[Dataset records]:

============================================================

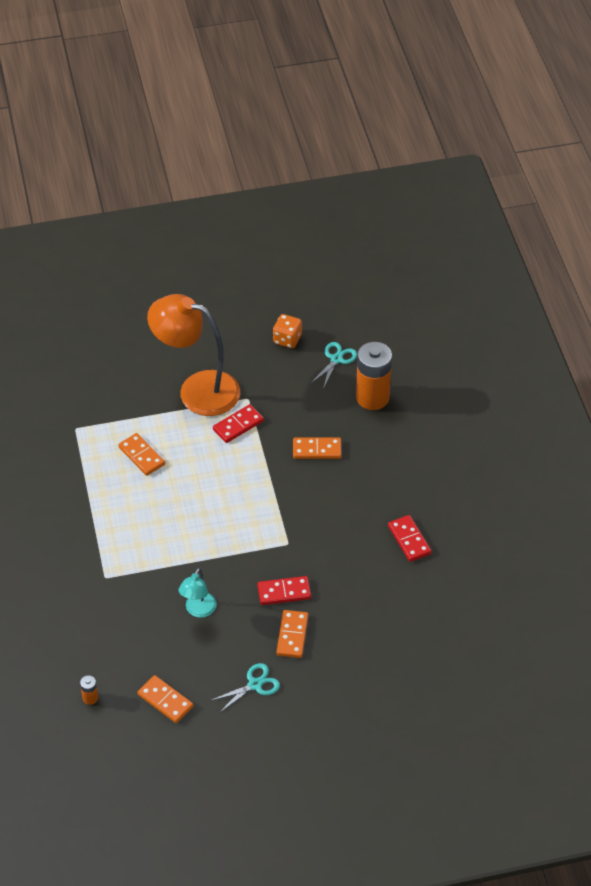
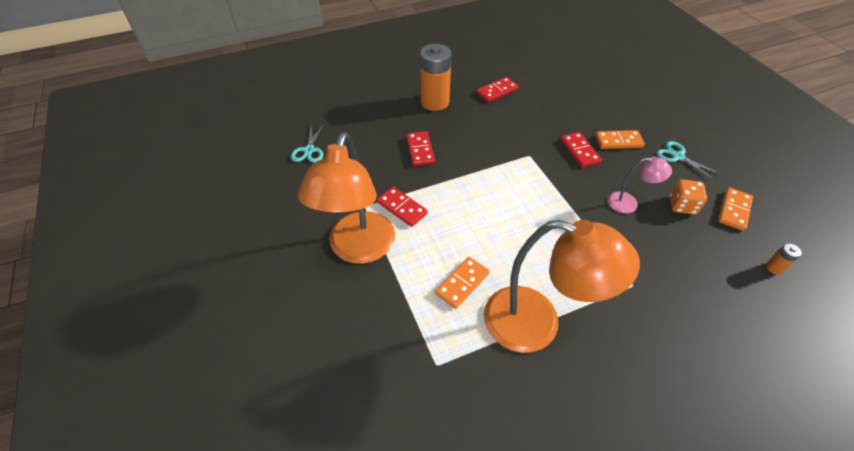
camera: 100 degrees left, 0 degrees up
(89, 498) = (537, 324): none -> orange lamp
(198, 610) = (629, 203): turquoise lamp -> pink lamp
(287, 339) = (283, 187): orange dice -> orange dice (682, 206)
(317, 450) = (420, 150): orange domino -> red domino
(336, 359) = (309, 150): turquoise scissors -> turquoise scissors turned 105 degrees counterclockwise
(372, 397) = (353, 124): orange battery -> orange battery (435, 102)

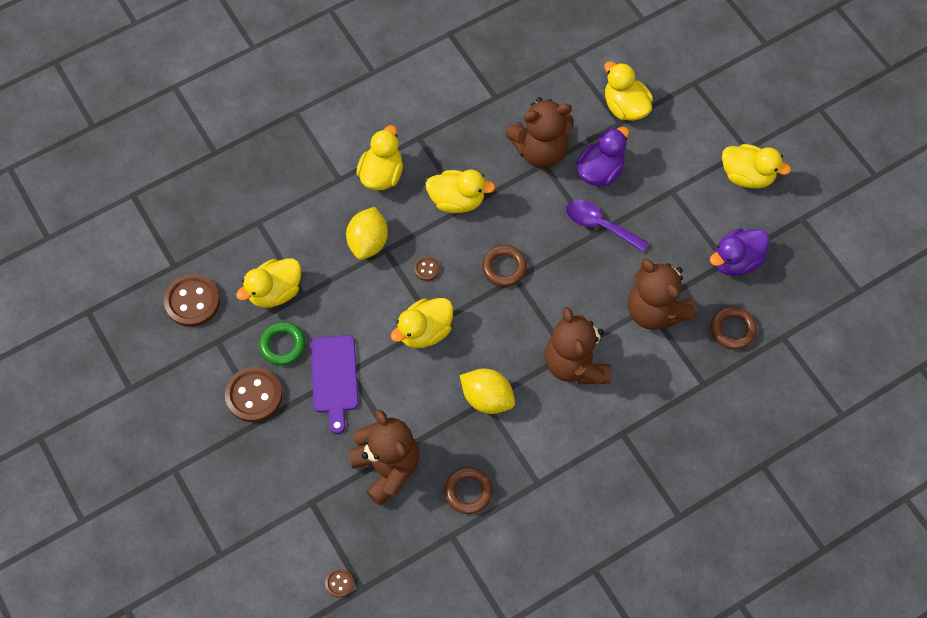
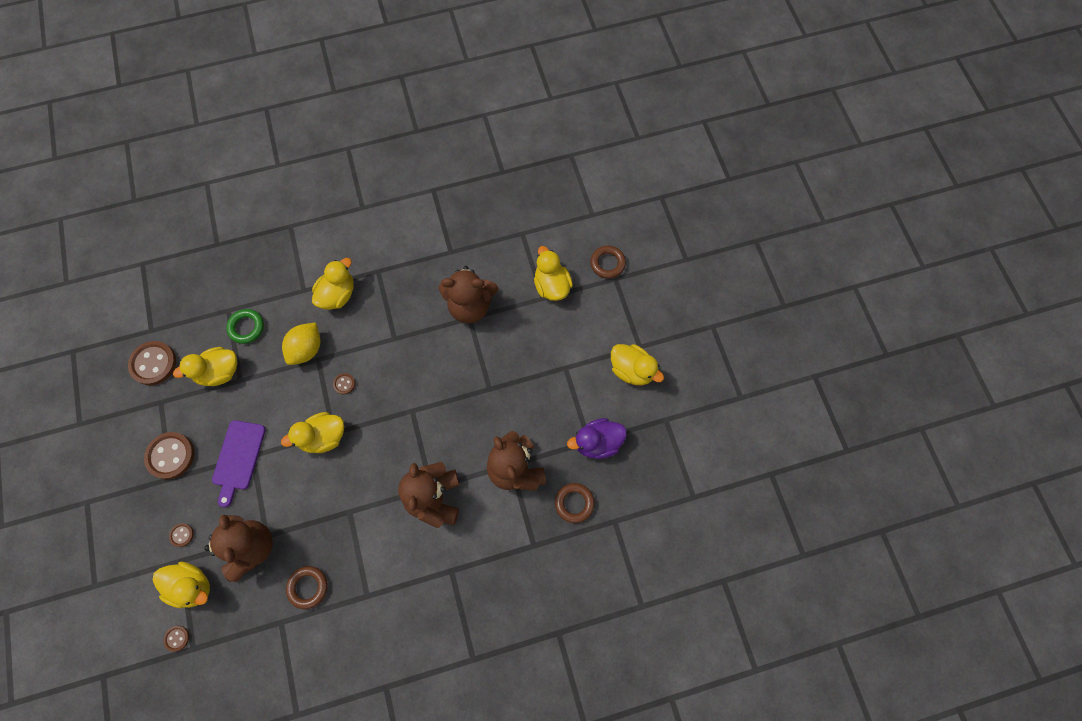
camera: 15 degrees right, 5 degrees up
(282, 345) = (208, 419): green ring -> green ring (246, 327)
(301, 475) = (182, 535): none -> brown button
(457, 200) = (389, 331): yellow duck -> yellow duck (192, 586)
(487, 398) = (352, 509): yellow lemon -> none
(504, 267) = (406, 399): brown ring -> brown ring (607, 263)
(599, 225) = (495, 382): purple spoon -> none
(600, 171) = (512, 335): purple duck -> none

============================================================

[Instructions to follow]: Could you tally the lines of the listing above that contain the word "yellow"? Give the number by itself.

[Task output]: 2